**INSTRUCTION**
Return each line of the records below that contains the word "degrees".

**RECORDS FOR THIS TASK**
Segment Open

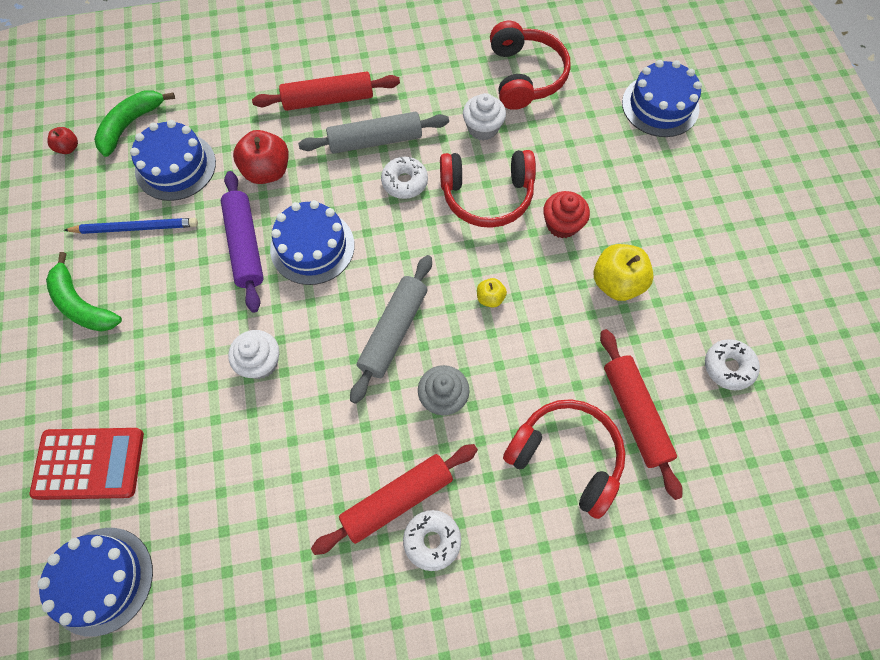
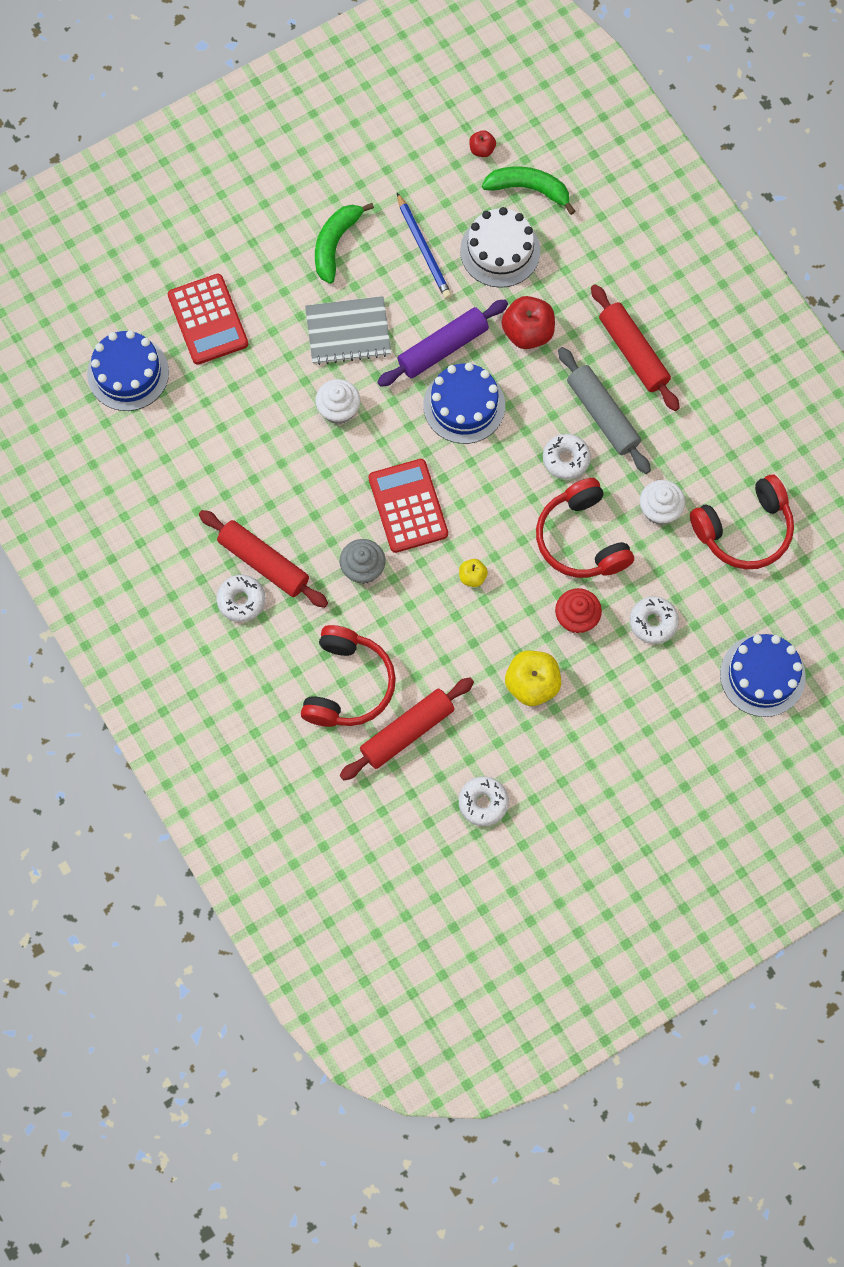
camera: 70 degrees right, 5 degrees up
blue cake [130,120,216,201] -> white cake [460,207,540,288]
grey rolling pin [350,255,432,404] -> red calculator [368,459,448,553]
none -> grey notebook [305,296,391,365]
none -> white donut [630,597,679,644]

Segment Closed
Segment Open

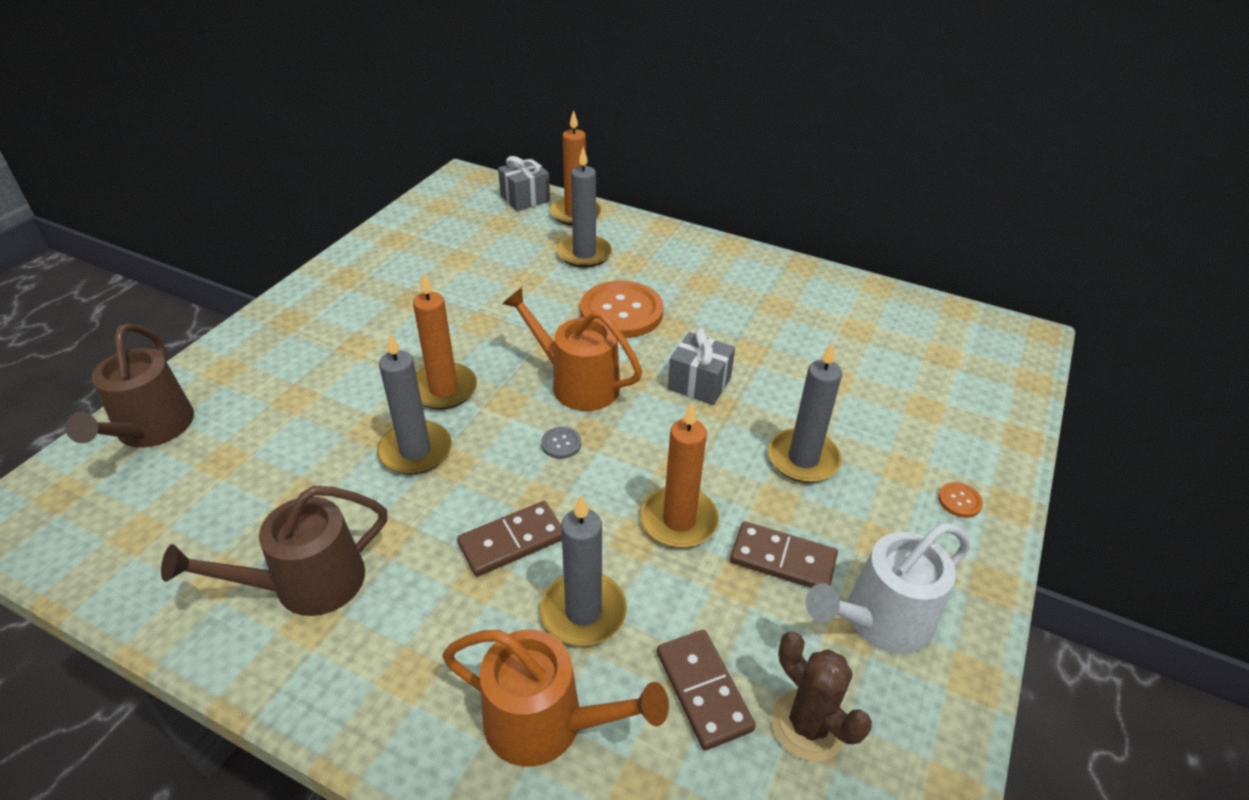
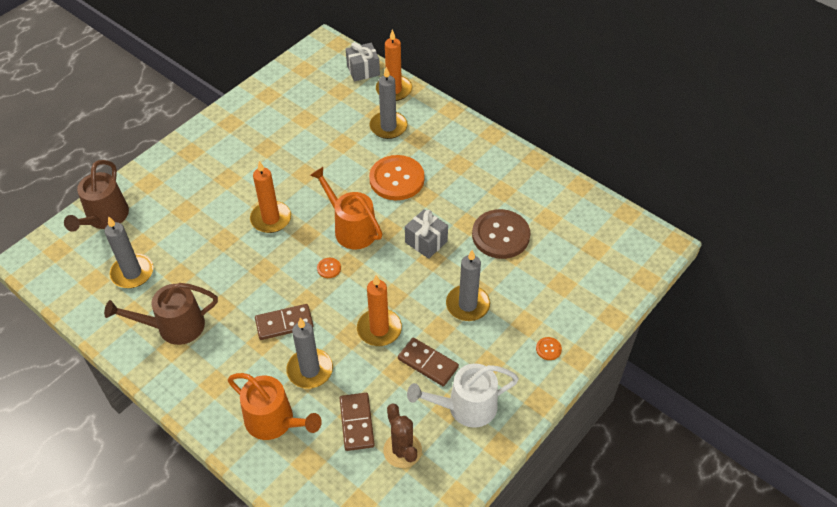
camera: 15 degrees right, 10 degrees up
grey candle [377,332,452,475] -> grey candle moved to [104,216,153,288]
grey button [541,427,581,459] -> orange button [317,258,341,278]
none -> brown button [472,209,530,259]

Segment Closed

**RESULT FOR THIS EXERCISE**
camera: 70 degrees right, 5 degrees up
camera: 15 degrees right, 10 degrees up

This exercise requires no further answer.